• TASK DETAILS:
Starting at the line that contains "C16: 3300uF (plus +15V, minus SIG23) -> none", transcribe each line exactly through the last line of the data. Include nothing else.

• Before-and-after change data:
***

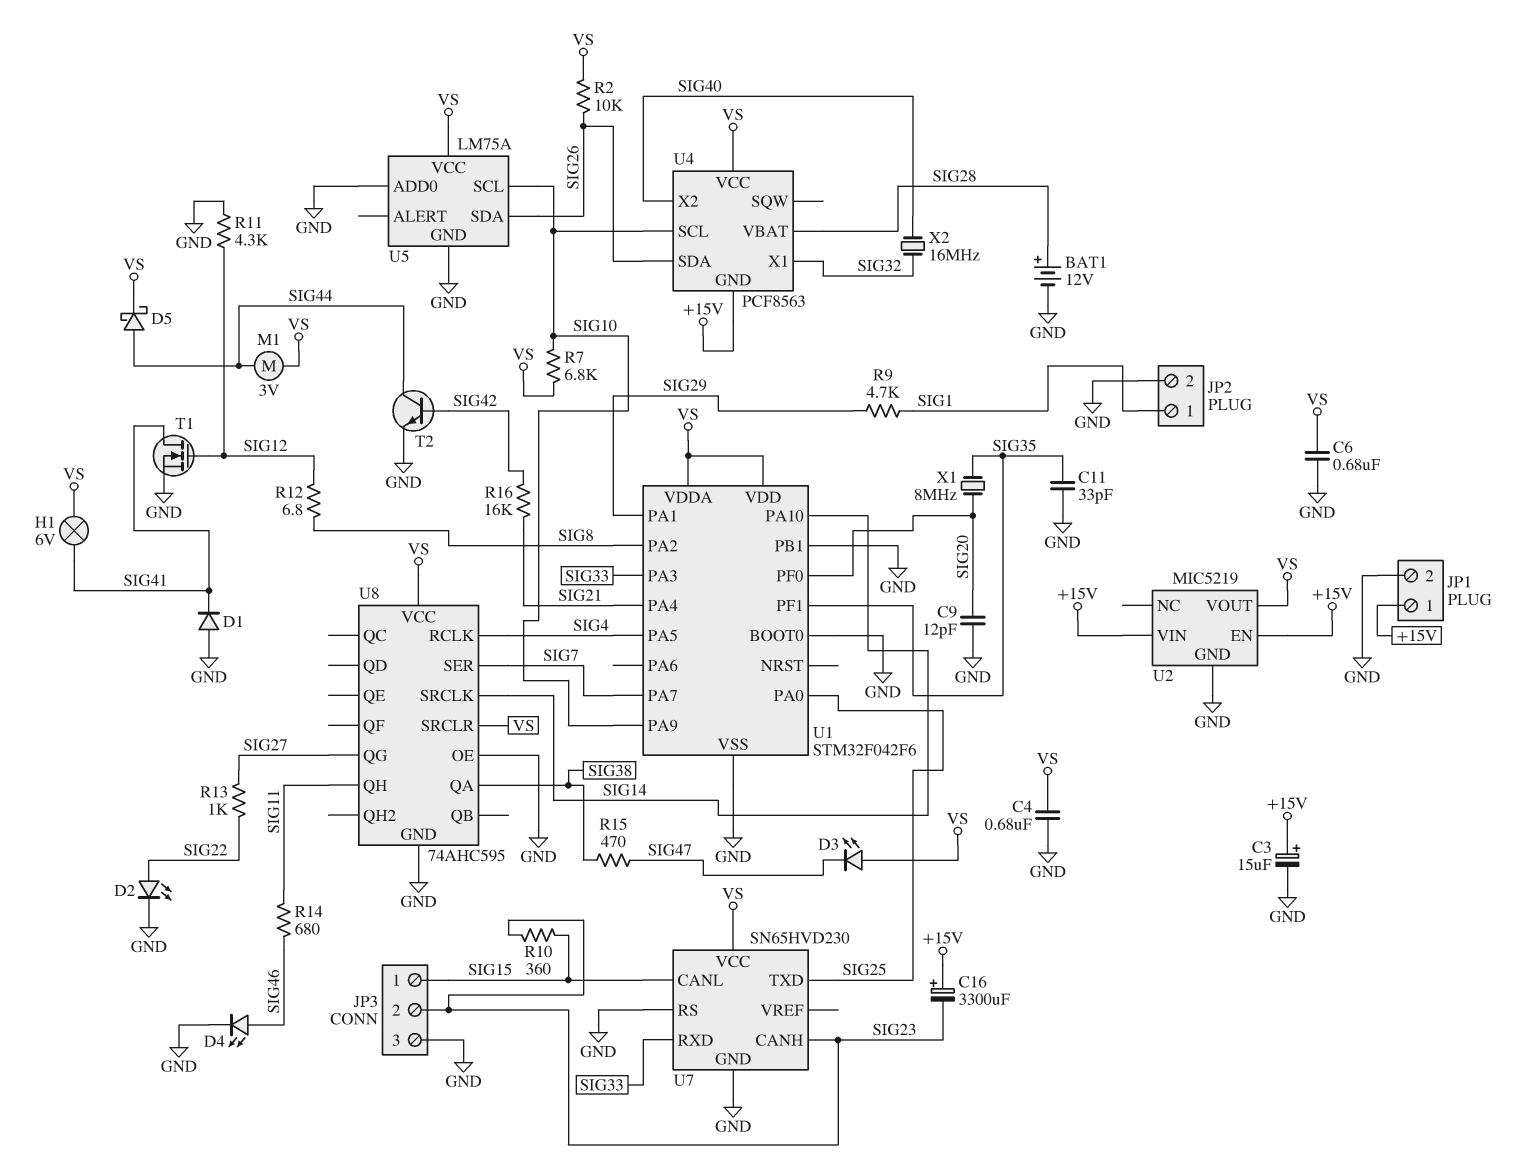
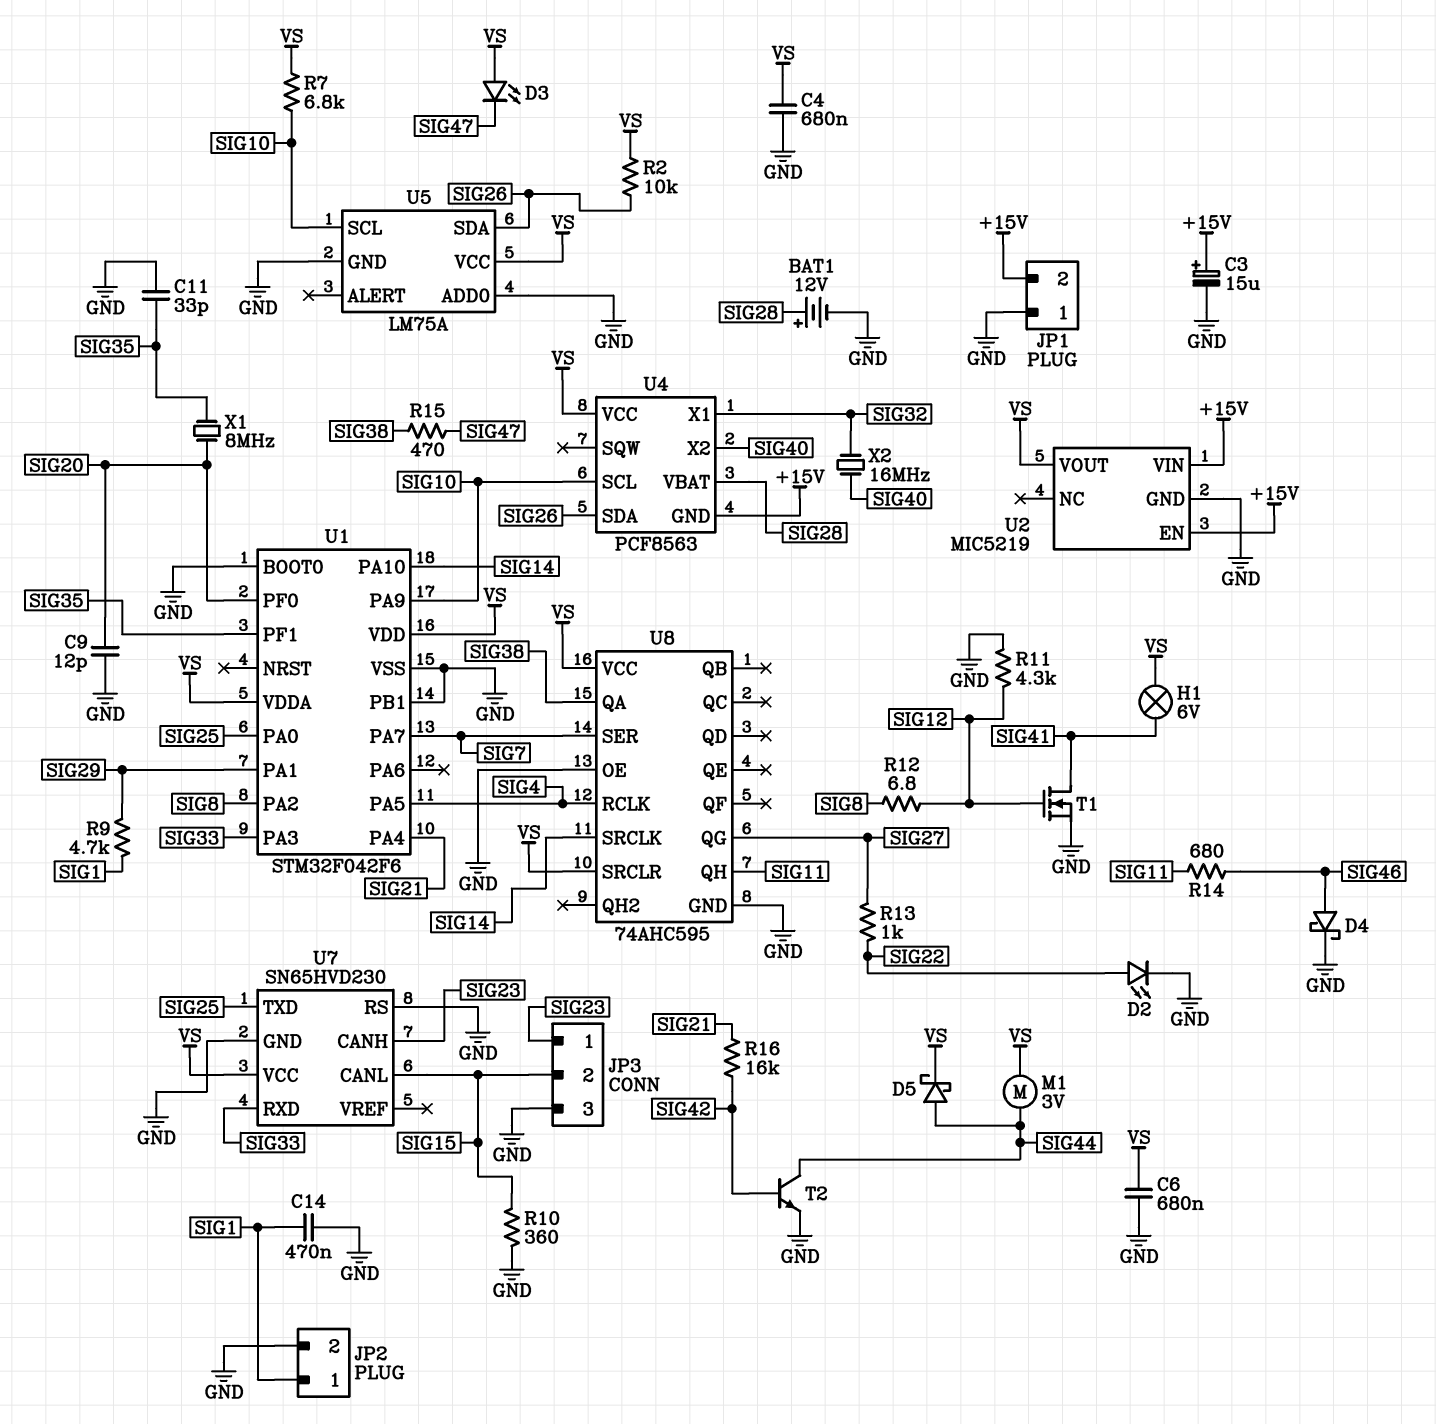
C14: none -> 470nF (GND, SIG1)
C16: 3300uF (plus +15V, minus SIG23) -> none
D1: diode (A GND, K SIG41) -> none
D4: LED (A SIG46, K GND) -> schottky (A SIG46, K GND)
JP1 pin 1: +15V -> GND
JP1 pin 2: GND -> +15V
JP3 pin 1: SIG15 -> SIG23
JP3 pin 2: SIG23 -> SIG15
R10: 360 (SIG15, SIG23) -> 360 (GND, SIG15)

***

• ANSWER SPACE:
C16: 3300uF (plus +15V, minus SIG23) -> none
D1: diode (A GND, K SIG41) -> none
D4: LED (A SIG46, K GND) -> schottky (A SIG46, K GND)
JP1 pin 1: +15V -> GND
JP1 pin 2: GND -> +15V
JP3 pin 1: SIG15 -> SIG23
JP3 pin 2: SIG23 -> SIG15
R10: 360 (SIG15, SIG23) -> 360 (GND, SIG15)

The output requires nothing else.